## Your goal
Write out all of the records exactly once more and skip the images.
=== Section Start ===
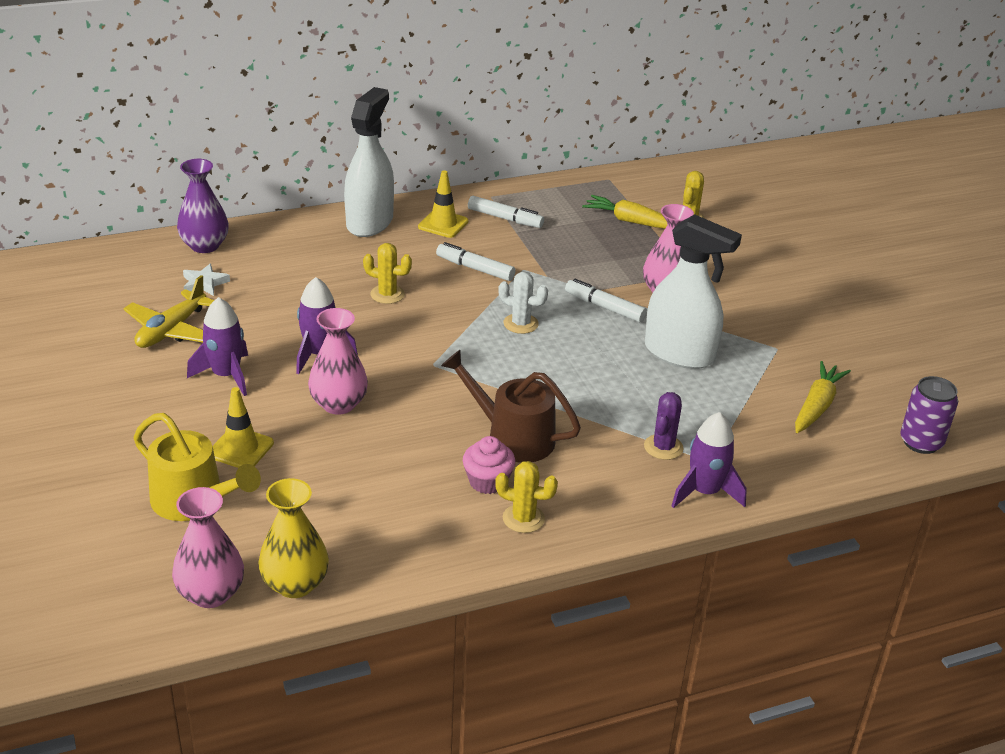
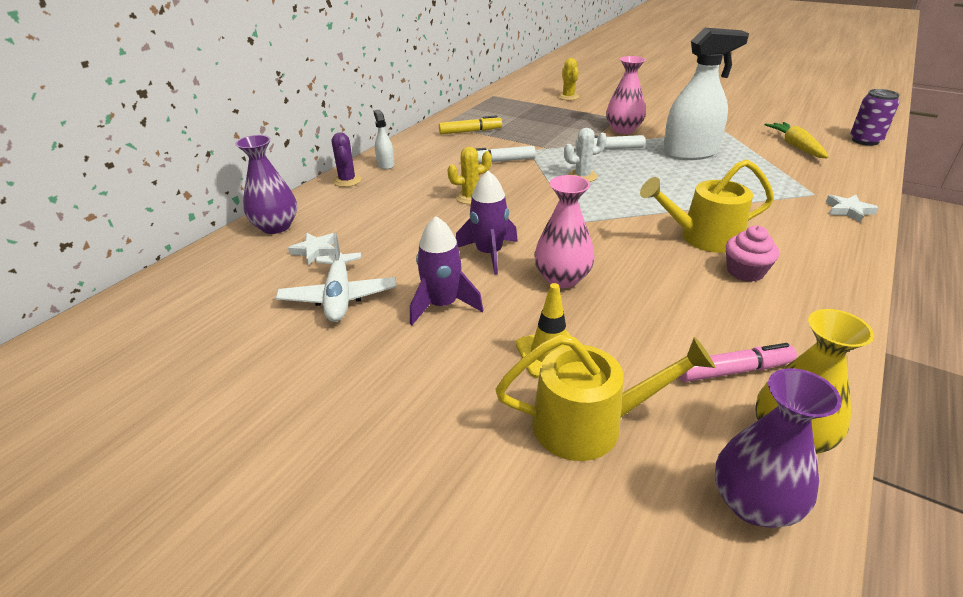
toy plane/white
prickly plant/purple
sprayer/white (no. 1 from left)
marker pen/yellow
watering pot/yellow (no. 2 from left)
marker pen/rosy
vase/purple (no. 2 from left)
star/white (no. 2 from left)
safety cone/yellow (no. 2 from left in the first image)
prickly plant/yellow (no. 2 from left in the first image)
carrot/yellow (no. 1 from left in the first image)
=== Section End ===
## Expected answer
toy plane/white
prickly plant/purple
sprayer/white (no. 1 from left)
marker pen/yellow
watering pot/yellow (no. 2 from left)
marker pen/rosy
vase/purple (no. 2 from left)
star/white (no. 2 from left)
safety cone/yellow (no. 2 from left in the first image)
prickly plant/yellow (no. 2 from left in the first image)
carrot/yellow (no. 1 from left in the first image)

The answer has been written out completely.